WHAT THE TASK ASKS: Take the data below and extract the lines from the one with "black brick A3:A4 level 3 -> none" to the one with "tan plate D2:E2", inclusive, exactly as written.

RECORDS SHOWN:
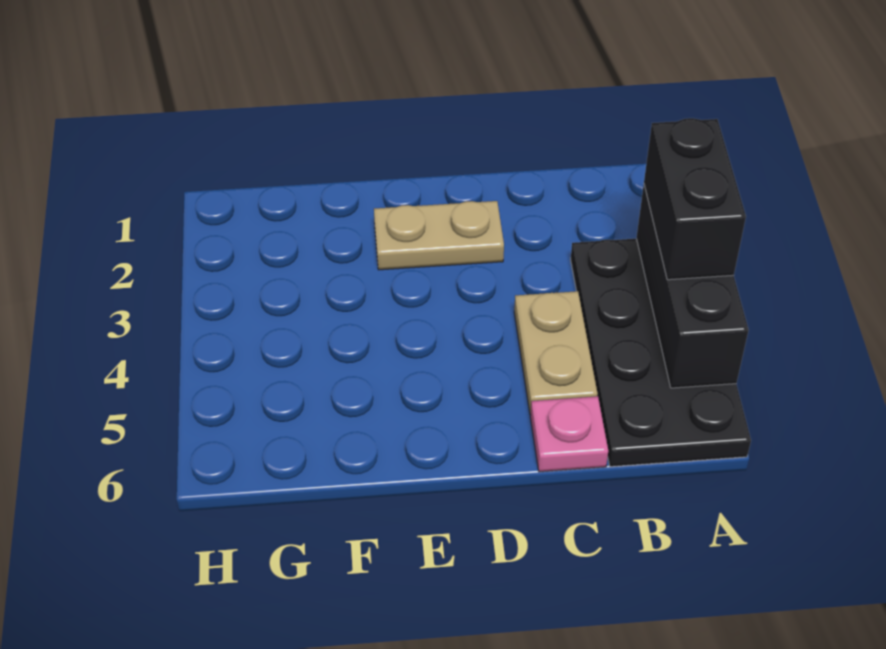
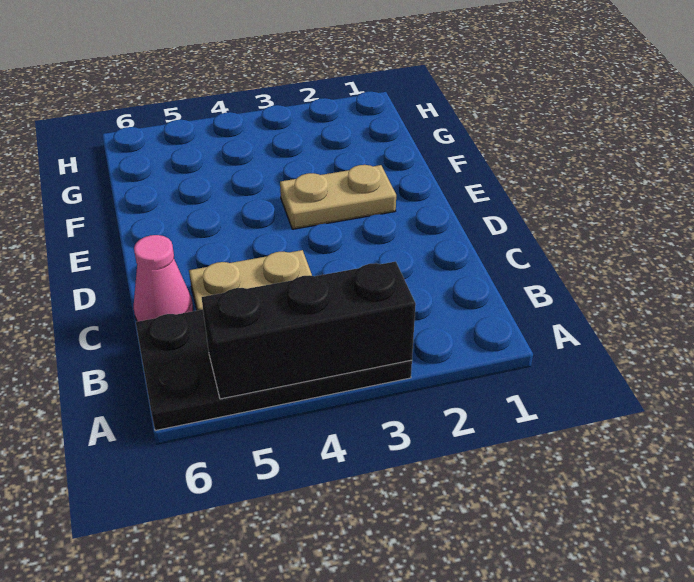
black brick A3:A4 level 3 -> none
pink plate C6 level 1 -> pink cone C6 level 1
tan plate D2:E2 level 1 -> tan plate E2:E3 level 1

==

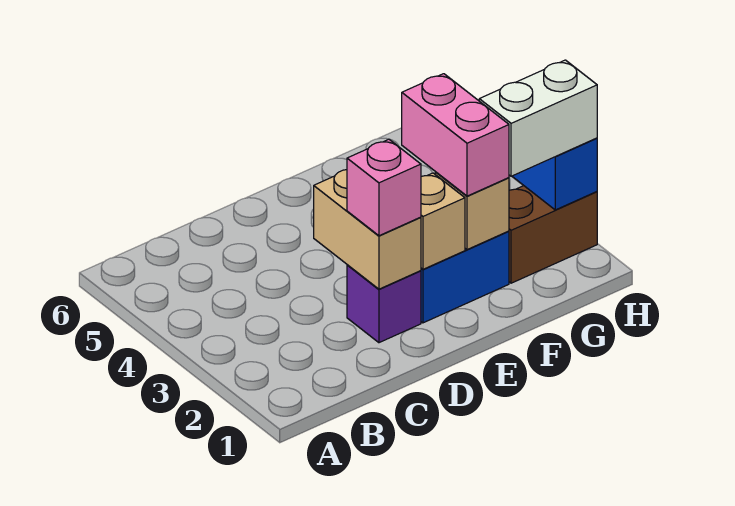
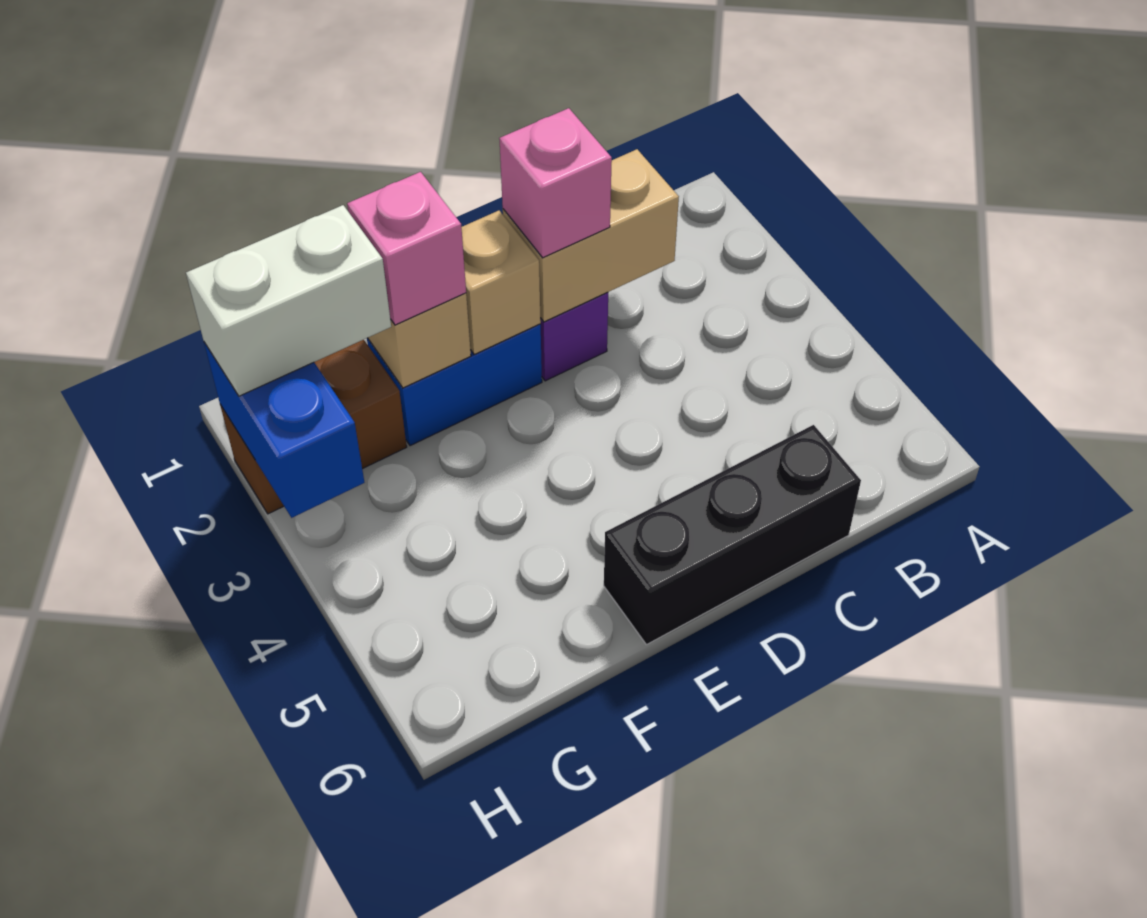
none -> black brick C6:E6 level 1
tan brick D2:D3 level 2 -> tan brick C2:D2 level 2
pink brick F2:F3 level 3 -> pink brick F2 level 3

EXPECTED ANSWER:
black brick A3:A4 level 3 -> none
pink plate C6 level 1 -> pink cone C6 level 1
tan plate D2:E2 level 1 -> tan plate E2:E3 level 1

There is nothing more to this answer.